Spatial object tracking data
------

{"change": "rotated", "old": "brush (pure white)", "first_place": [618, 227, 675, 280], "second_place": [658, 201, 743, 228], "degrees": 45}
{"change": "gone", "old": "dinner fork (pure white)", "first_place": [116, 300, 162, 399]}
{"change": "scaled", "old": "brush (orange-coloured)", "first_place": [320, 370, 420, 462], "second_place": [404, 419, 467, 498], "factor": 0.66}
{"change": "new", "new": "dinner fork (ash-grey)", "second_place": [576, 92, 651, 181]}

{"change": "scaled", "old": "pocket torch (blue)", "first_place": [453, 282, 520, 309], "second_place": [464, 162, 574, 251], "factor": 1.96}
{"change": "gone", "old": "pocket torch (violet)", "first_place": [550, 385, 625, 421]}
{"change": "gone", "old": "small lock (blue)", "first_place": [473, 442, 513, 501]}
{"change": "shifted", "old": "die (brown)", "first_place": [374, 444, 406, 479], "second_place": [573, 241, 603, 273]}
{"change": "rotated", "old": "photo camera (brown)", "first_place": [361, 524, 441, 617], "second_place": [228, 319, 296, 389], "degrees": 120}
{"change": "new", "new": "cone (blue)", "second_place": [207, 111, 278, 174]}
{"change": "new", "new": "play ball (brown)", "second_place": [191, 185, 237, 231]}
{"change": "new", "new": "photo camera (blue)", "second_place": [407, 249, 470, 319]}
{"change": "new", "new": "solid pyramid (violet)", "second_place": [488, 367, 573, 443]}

------

### EXERCISE DIRECTIONS
Repeat the data above exactly.

### SOLUTION
{"change": "rotated", "old": "brush (pure white)", "first_place": [618, 227, 675, 280], "second_place": [658, 201, 743, 228], "degrees": 45}
{"change": "gone", "old": "dinner fork (pure white)", "first_place": [116, 300, 162, 399]}
{"change": "scaled", "old": "brush (orange-coloured)", "first_place": [320, 370, 420, 462], "second_place": [404, 419, 467, 498], "factor": 0.66}
{"change": "new", "new": "dinner fork (ash-grey)", "second_place": [576, 92, 651, 181]}

{"change": "scaled", "old": "pocket torch (blue)", "first_place": [453, 282, 520, 309], "second_place": [464, 162, 574, 251], "factor": 1.96}
{"change": "gone", "old": "pocket torch (violet)", "first_place": [550, 385, 625, 421]}
{"change": "gone", "old": "small lock (blue)", "first_place": [473, 442, 513, 501]}
{"change": "shifted", "old": "die (brown)", "first_place": [374, 444, 406, 479], "second_place": [573, 241, 603, 273]}
{"change": "rotated", "old": "photo camera (brown)", "first_place": [361, 524, 441, 617], "second_place": [228, 319, 296, 389], "degrees": 120}
{"change": "new", "new": "cone (blue)", "second_place": [207, 111, 278, 174]}
{"change": "new", "new": "play ball (brown)", "second_place": [191, 185, 237, 231]}
{"change": "new", "new": "photo camera (blue)", "second_place": [407, 249, 470, 319]}
{"change": "new", "new": "solid pyramid (violet)", "second_place": [488, 367, 573, 443]}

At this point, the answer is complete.